Instructions for the task:
From the first line below to the last, reproduce the material exactly and leave out the images.

*** Supplied entries Section Begins ***

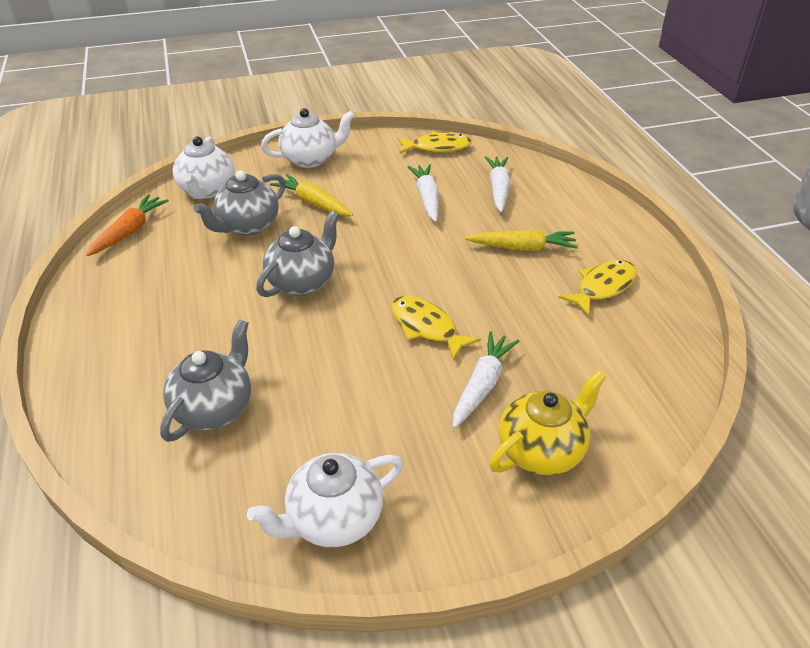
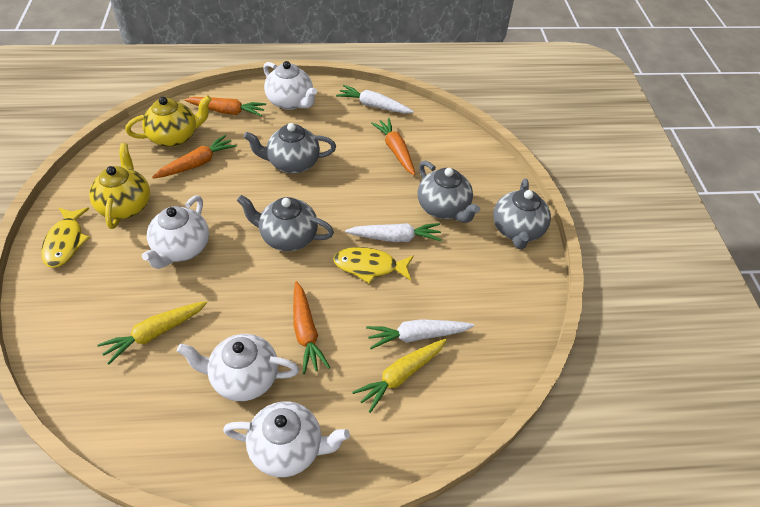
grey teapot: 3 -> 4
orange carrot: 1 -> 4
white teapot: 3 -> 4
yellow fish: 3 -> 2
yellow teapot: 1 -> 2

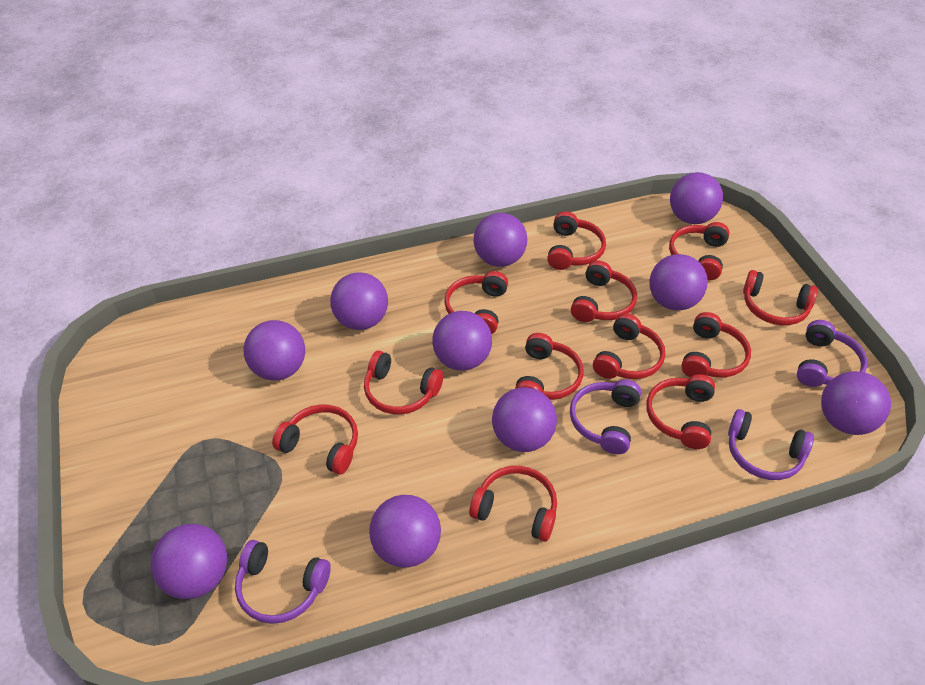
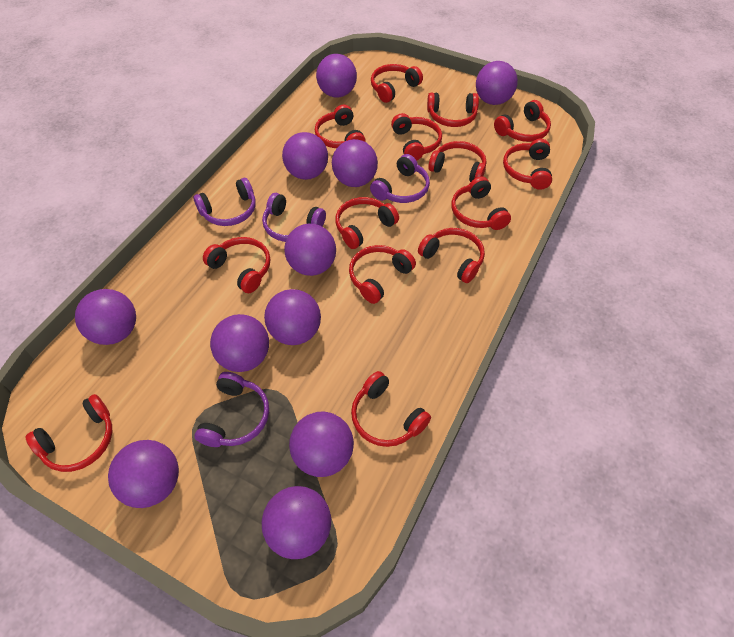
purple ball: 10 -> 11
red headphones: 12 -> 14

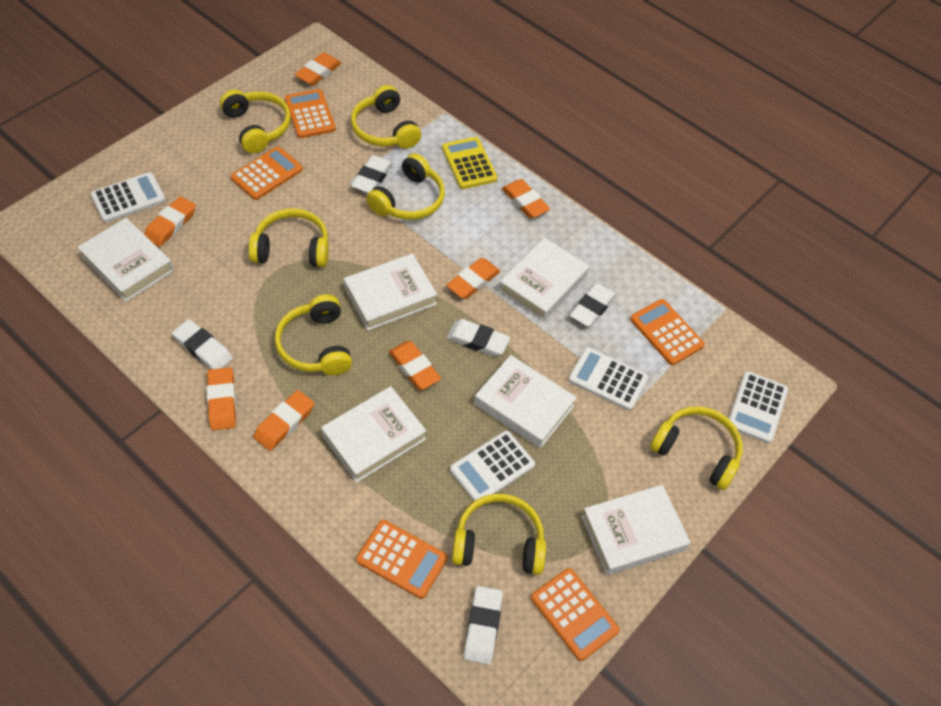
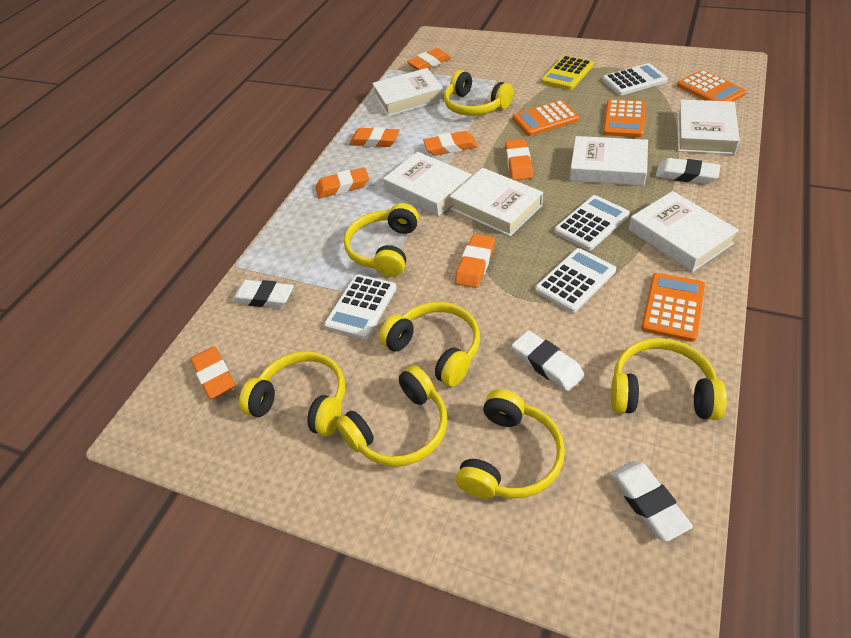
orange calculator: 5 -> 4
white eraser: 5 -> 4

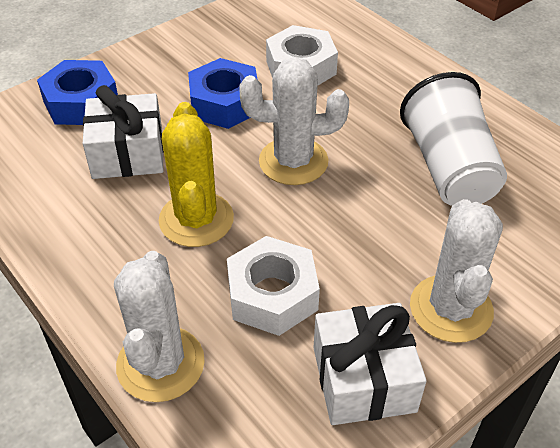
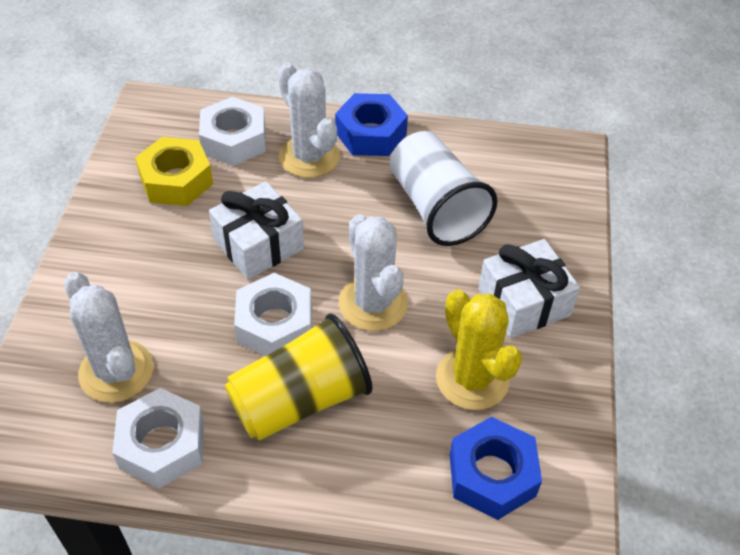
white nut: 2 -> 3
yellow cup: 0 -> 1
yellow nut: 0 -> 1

*** Supplied entries Section Ends ***

Exercise response:
grey teapot: 3 -> 4
orange carrot: 1 -> 4
white teapot: 3 -> 4
yellow fish: 3 -> 2
yellow teapot: 1 -> 2

purple ball: 10 -> 11
red headphones: 12 -> 14

orange calculator: 5 -> 4
white eraser: 5 -> 4

white nut: 2 -> 3
yellow cup: 0 -> 1
yellow nut: 0 -> 1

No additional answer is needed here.